▸ TASK BRIEF:
Select the lines of the records containing the word "rectangle" and list them.

======== TASK DATA ========

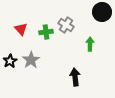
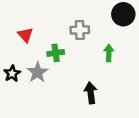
gray cross: (66, 25) -> (80, 30), turned -35
green cross: (46, 32) -> (56, 53), moved

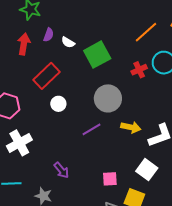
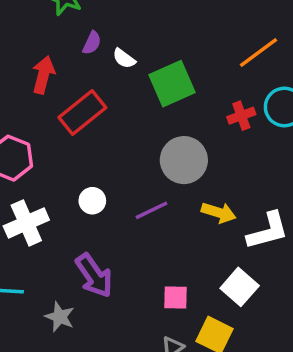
red arrow: (24, 44) -> (43, 75), moved
white circle: (58, 104) -> (92, 201), moved
purple arrow: (61, 170) -> (94, 276), size x1.5

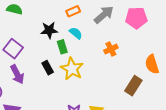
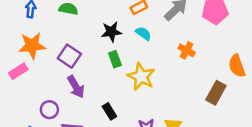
green rectangle: (62, 47) -> (115, 59), moved
orange cross: (111, 49) -> (187, 50), turned -32
black rectangle: (48, 68) -> (109, 111), moved

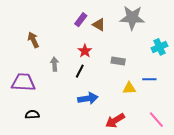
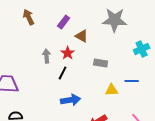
brown triangle: (99, 25) -> (82, 36), moved
brown arrow: (33, 40) -> (29, 17), moved
gray arrow: (55, 64) -> (47, 56), moved

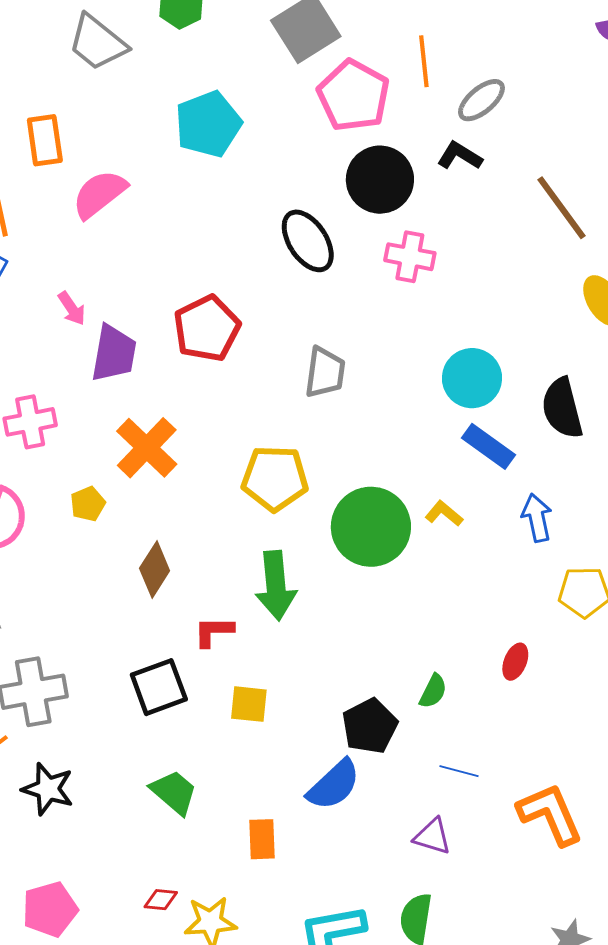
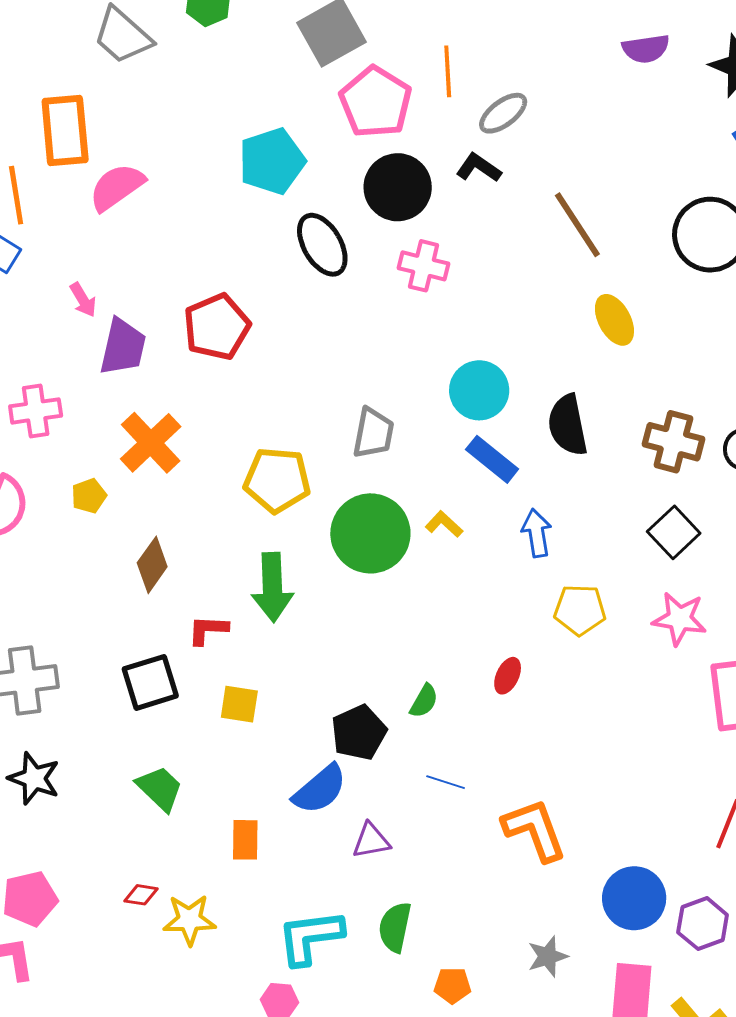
cyan pentagon: (208, 124) -> (272, 161), moved
orange rectangle: (45, 140) -> (65, 130), size x1.4
gray trapezoid: (325, 372) -> (373, 433), moved
purple triangle: (433, 837) -> (371, 841), moved, turned -30

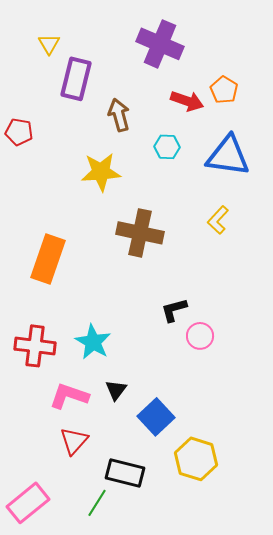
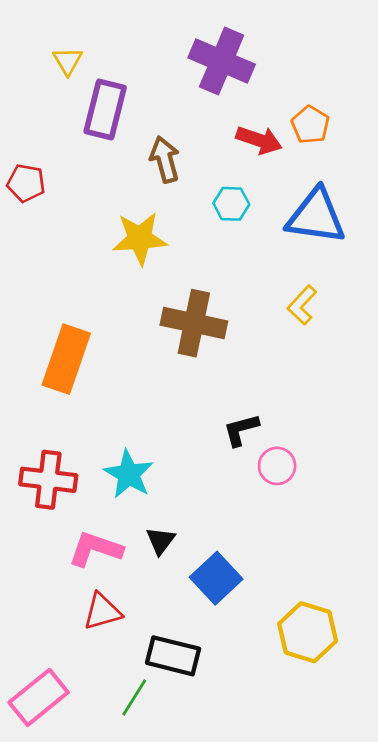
red triangle: (74, 441) -> (102, 611), turned 32
yellow hexagon: (196, 459) -> (308, 632), moved

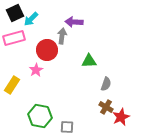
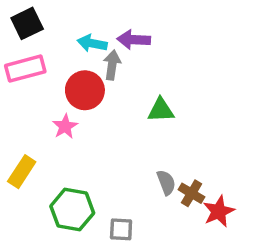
cyan arrow: (31, 19) -> (92, 43), moved, turned 56
gray semicircle: (106, 84) -> (166, 182), moved, turned -40
yellow rectangle: (12, 85) -> (22, 172), moved

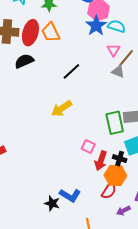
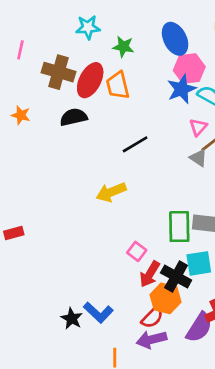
black cross: (120, 159) -> (176, 276), size x1.5
purple arrow: (123, 211) -> (152, 339), moved, size x1.5

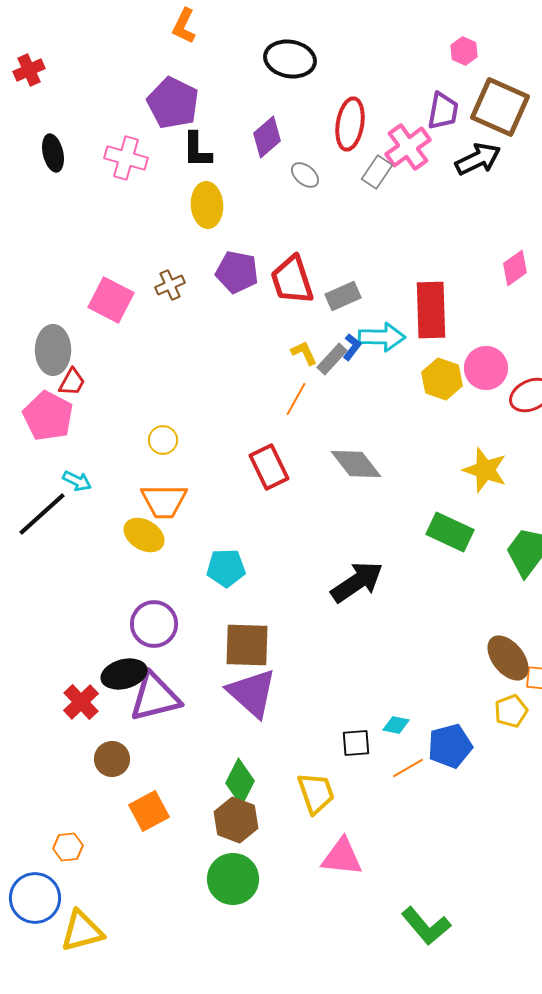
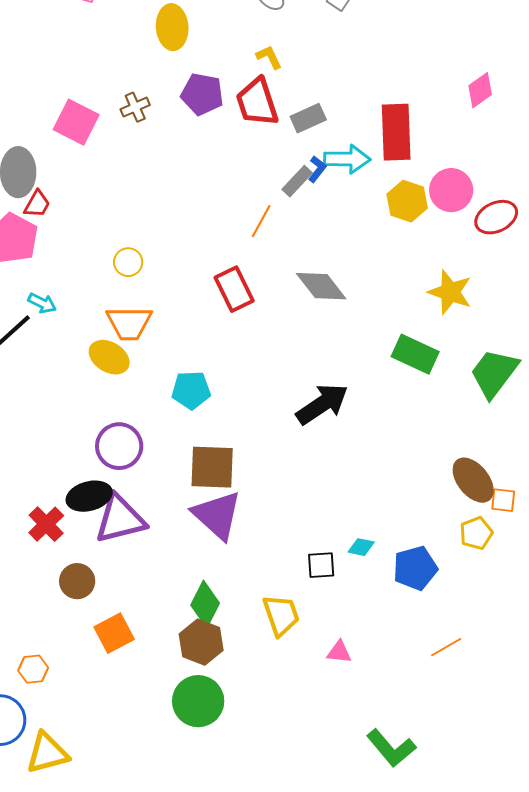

========

▸ FINISHED TASK:
green rectangle: (62, 47) -> (115, 59), moved
black rectangle: (48, 68) -> (109, 111), moved
orange rectangle: (45, 140) -> (65, 130), size x1.4
yellow rectangle: (12, 85) -> (22, 172), moved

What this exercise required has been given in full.